___ Listed records
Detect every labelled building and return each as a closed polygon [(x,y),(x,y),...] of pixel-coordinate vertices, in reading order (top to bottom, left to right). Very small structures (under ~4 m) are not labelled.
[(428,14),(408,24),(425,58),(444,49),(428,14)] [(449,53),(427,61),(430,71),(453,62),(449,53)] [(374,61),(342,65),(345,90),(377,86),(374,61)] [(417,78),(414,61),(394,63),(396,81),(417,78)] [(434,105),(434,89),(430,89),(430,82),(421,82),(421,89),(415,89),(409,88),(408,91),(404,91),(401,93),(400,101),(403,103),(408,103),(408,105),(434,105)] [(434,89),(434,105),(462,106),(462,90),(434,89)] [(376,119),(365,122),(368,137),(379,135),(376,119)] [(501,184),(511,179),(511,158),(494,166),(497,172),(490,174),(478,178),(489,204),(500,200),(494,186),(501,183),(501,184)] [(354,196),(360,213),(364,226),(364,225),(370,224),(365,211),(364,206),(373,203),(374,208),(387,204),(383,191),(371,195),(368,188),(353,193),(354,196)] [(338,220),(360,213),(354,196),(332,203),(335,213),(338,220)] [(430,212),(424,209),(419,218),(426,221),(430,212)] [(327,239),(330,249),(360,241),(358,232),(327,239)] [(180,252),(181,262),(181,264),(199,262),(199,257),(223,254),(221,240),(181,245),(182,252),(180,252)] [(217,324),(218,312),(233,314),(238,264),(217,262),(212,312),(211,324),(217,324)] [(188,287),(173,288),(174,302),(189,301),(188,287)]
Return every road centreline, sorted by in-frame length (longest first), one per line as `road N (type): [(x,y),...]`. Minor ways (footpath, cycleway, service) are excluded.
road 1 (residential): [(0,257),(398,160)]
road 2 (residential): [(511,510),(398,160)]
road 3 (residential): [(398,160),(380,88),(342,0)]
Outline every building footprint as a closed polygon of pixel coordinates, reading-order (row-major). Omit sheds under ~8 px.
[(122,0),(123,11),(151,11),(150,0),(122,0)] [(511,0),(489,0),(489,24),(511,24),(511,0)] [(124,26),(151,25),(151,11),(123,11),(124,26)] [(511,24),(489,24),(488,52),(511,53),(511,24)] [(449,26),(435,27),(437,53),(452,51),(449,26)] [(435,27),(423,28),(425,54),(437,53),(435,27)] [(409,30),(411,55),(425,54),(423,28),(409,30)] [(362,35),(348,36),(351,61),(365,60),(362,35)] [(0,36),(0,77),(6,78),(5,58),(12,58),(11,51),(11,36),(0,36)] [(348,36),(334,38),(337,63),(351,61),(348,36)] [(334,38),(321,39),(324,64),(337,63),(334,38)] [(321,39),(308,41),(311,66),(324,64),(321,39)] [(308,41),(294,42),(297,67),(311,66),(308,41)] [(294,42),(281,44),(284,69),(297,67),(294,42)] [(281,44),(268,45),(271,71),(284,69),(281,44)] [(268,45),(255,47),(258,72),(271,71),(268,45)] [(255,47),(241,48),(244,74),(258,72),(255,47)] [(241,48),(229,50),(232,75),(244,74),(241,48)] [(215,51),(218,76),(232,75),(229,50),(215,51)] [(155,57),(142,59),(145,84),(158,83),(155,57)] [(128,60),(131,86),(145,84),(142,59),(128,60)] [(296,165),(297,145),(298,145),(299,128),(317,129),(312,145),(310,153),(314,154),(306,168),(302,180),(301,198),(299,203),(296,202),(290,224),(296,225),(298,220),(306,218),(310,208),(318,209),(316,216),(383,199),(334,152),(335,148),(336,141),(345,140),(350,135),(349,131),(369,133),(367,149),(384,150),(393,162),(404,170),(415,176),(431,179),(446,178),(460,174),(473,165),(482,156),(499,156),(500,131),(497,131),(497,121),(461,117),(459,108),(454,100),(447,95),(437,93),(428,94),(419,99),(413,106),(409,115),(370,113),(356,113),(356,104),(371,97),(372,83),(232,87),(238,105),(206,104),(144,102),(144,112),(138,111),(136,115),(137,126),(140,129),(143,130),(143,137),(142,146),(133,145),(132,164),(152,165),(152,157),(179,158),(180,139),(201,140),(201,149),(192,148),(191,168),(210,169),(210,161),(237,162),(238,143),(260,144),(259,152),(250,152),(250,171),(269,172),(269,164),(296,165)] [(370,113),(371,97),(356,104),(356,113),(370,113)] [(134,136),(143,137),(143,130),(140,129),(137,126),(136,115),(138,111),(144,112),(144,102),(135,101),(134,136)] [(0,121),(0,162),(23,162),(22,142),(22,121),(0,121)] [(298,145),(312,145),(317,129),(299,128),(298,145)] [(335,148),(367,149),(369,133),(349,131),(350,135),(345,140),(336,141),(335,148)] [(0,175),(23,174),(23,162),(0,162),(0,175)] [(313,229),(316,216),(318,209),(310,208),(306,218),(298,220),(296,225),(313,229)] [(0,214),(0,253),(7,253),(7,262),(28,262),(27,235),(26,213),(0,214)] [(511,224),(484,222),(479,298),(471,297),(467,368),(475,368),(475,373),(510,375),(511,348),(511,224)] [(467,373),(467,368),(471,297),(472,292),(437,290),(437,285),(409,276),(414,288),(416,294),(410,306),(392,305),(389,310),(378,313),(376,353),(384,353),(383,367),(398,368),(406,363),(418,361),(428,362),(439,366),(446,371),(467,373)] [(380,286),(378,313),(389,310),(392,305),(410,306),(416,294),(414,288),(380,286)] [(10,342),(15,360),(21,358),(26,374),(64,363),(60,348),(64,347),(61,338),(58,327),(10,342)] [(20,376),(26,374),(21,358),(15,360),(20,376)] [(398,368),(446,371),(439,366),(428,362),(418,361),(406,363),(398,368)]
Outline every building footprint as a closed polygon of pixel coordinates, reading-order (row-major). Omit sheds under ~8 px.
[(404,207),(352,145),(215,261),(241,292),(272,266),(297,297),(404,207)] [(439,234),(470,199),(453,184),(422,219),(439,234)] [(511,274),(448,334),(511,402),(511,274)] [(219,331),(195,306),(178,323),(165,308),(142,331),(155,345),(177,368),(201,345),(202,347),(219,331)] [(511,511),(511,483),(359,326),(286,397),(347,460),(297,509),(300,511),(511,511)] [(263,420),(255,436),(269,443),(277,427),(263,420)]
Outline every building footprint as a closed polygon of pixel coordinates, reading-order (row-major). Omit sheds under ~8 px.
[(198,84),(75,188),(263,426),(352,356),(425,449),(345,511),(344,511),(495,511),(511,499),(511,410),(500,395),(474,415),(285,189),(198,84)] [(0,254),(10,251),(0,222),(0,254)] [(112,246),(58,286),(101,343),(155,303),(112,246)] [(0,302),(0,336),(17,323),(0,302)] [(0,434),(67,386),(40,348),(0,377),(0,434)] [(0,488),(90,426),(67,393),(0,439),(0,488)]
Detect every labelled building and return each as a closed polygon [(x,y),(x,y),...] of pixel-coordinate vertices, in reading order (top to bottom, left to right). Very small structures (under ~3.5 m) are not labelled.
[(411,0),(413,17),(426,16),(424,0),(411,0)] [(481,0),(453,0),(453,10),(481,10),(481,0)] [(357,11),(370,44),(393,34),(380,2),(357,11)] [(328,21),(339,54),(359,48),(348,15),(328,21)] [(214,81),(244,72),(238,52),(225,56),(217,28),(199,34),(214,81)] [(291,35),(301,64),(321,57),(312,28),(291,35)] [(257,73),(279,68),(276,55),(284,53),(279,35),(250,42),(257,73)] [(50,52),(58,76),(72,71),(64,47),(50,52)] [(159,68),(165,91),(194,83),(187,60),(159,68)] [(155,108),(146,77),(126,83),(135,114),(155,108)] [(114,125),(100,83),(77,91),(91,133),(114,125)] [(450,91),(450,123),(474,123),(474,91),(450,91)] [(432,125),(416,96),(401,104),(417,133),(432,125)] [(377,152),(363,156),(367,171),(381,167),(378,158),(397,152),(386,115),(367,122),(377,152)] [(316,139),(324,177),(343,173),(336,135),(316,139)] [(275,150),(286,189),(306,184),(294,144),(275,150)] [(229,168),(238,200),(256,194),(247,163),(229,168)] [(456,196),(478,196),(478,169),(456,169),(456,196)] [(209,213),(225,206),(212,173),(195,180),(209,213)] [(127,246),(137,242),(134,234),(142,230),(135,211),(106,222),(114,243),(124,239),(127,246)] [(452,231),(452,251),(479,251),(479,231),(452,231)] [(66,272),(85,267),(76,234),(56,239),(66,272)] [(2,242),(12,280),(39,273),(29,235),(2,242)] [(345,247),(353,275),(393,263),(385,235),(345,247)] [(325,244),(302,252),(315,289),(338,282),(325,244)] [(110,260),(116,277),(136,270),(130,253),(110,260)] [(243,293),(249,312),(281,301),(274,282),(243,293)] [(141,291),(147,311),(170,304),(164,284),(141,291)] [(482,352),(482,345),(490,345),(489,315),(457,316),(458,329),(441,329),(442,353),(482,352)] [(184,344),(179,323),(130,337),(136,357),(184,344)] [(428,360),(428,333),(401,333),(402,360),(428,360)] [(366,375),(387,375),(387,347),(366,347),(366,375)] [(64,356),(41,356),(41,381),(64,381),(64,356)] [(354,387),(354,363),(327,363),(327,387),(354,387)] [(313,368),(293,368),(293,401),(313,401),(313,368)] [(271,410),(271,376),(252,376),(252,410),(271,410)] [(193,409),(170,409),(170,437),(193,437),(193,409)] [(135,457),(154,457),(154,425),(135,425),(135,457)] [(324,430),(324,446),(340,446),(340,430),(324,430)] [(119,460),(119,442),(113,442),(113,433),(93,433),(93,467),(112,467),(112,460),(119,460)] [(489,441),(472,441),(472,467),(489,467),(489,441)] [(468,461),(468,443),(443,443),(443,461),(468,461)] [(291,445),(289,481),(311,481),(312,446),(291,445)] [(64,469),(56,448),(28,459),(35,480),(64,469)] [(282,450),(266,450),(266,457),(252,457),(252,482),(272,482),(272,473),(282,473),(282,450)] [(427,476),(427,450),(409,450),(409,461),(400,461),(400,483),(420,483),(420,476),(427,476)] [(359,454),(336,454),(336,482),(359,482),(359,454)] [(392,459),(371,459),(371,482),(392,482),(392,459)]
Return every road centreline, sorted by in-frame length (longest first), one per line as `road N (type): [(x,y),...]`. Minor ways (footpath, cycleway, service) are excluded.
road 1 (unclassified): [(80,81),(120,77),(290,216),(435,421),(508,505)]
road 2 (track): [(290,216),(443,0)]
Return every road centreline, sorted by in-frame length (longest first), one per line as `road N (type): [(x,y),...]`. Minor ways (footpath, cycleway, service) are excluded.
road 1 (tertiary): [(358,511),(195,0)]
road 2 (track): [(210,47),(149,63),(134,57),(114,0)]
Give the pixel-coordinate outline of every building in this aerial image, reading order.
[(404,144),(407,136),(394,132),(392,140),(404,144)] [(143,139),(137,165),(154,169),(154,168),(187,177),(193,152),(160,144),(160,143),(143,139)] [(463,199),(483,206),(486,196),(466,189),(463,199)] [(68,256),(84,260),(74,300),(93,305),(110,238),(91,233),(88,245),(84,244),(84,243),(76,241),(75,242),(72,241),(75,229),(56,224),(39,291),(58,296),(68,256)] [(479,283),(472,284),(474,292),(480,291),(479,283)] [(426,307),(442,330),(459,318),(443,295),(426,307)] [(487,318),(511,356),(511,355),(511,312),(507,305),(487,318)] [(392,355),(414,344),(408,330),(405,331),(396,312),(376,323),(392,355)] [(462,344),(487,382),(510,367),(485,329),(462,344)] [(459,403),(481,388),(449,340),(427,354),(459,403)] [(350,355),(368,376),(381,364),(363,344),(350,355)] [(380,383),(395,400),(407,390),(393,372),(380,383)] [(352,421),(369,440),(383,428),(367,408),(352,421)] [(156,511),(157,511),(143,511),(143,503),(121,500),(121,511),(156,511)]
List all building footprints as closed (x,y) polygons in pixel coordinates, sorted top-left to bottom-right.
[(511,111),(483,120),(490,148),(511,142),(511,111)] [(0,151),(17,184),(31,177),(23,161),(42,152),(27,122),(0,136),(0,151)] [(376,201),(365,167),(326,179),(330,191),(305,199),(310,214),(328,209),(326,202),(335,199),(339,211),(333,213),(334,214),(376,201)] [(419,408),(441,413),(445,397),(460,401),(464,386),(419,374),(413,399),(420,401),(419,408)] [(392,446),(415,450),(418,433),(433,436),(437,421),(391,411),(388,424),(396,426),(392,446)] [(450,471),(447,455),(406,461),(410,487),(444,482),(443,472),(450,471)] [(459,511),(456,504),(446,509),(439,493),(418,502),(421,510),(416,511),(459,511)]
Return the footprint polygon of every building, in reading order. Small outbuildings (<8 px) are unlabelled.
______
## [What to do]
Return each line of the rows above that contains the string "Detect", counting only matches with the same capitalization.

## [Exercise response]
Detect every labelled building and return each as a closed polygon [(x,y),(x,y),...] of pixel-coordinate vertices, in reading order (top to bottom, left to right). Very small structures (under ~4 m) are not labelled.
Detect every labelled building and return each as a closed polygon [(x,y),(x,y),...] of pixel-coordinate vertices, in reading order (top to bottom, left to right). Very small structures (under ~3.5 m) are not labelled.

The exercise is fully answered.